--- START ---

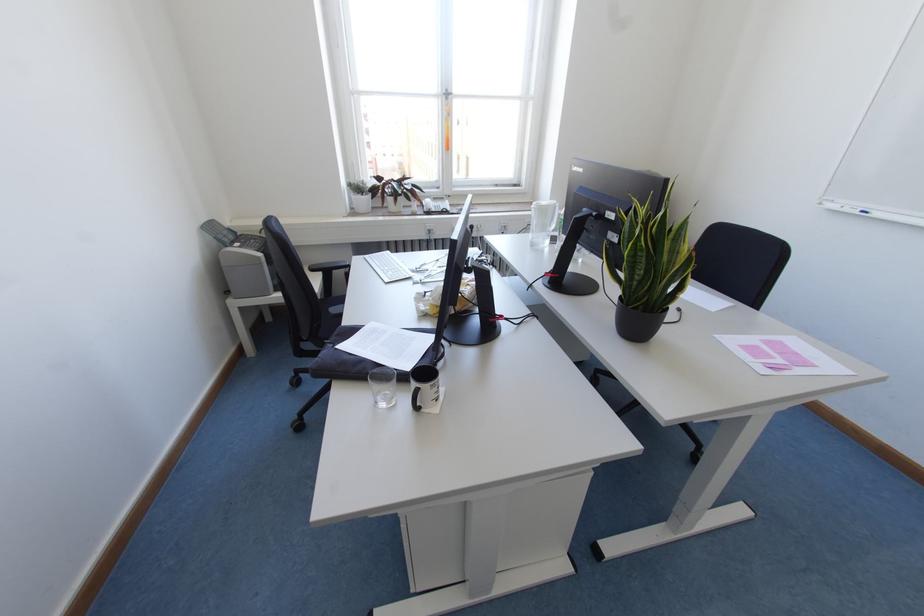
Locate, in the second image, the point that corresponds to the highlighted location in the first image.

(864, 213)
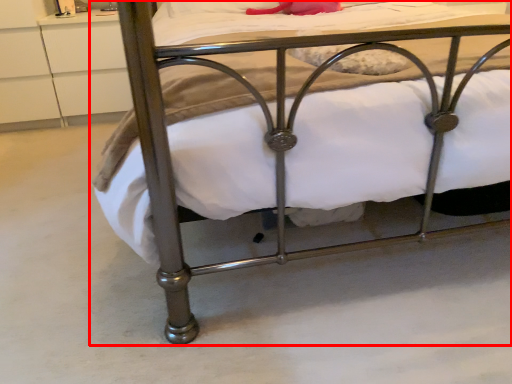
Question: From the image, what is the correct spatial relationship of bed (annotated by the red box) in relation to drawer?

Choices:
 (A) right
 (B) left

Answer: (A)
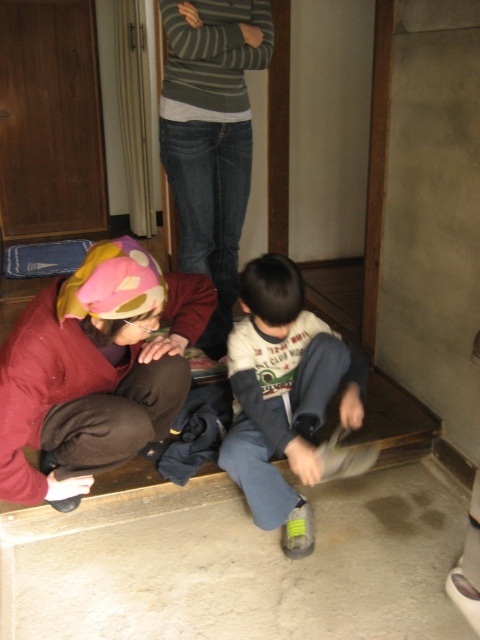
What is located at the coordinates point (211, 138) in the image?

The striped sweater at center is located at point (211, 138).

You are standing in the room and want to pick up the brown fabric at lower left and the white cotton shirt at center. Which one do you need to bend down more to reach?

You need to bend down more to reach the brown fabric at lower left because it is closer to the viewer than the white cotton shirt at center.

You are a visitor in this Japanese home and you see the brown fabric at lower left and the striped sweater at center. Which one is shorter in height?

The brown fabric at lower left is shorter than the striped sweater at center because it is not as tall as the striped sweater at center.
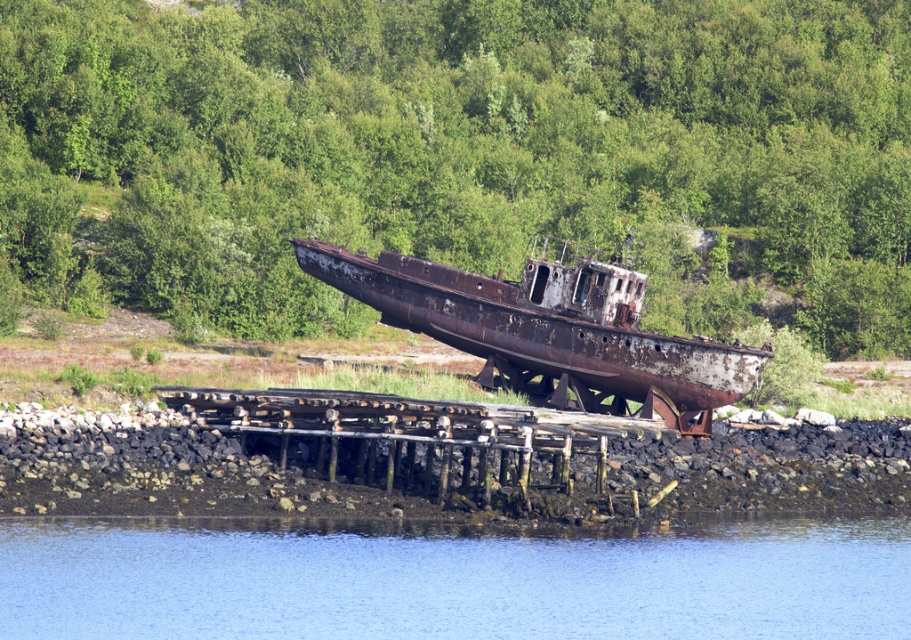
You are standing at the wooden pier and want to take a photo of the ship. You notice two points marked on your map as point 1 and point 2. Point 1 is at coordinates point (878,70) and point 2 is at point (559,371). Which point is closer to you when you are at the pier?

Point (878,70) is further to the camera than point (559,371), so point (559,371) is closer to you.

You are standing at the point marked by the coordinates point [453,580] in the image. What would you see directly below you?

The blue water at lower center is represented by point [453,580], so you would see blue water directly below you.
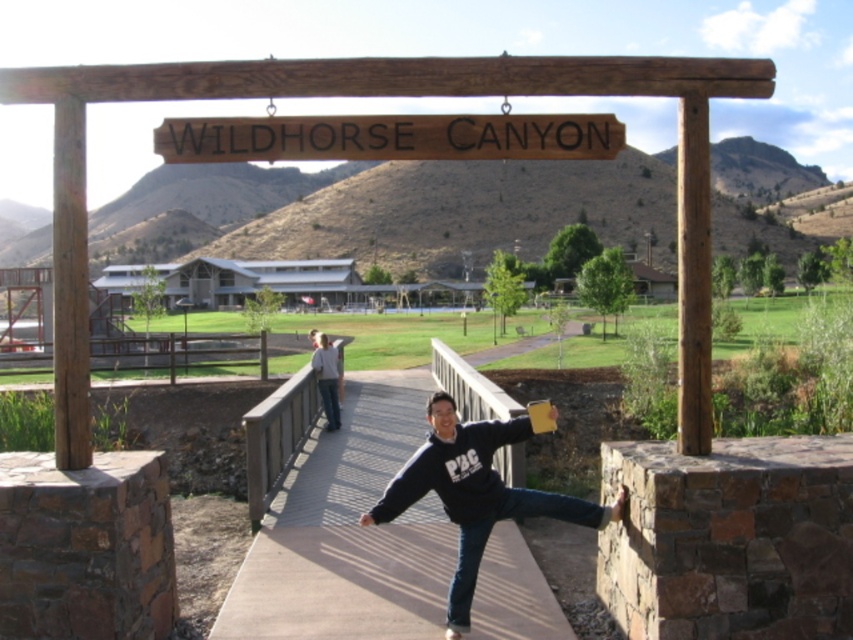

--- END ---

Pull out every line in the listing above that contains the string "below", matching case exactly.

**CORRECT RESPONSE**
You are standing at the point marked by the coordinates point [453,580] in the image. What would you see directly below you?
The blue water at lower center is represented by point [453,580], so you would see blue water directly below you.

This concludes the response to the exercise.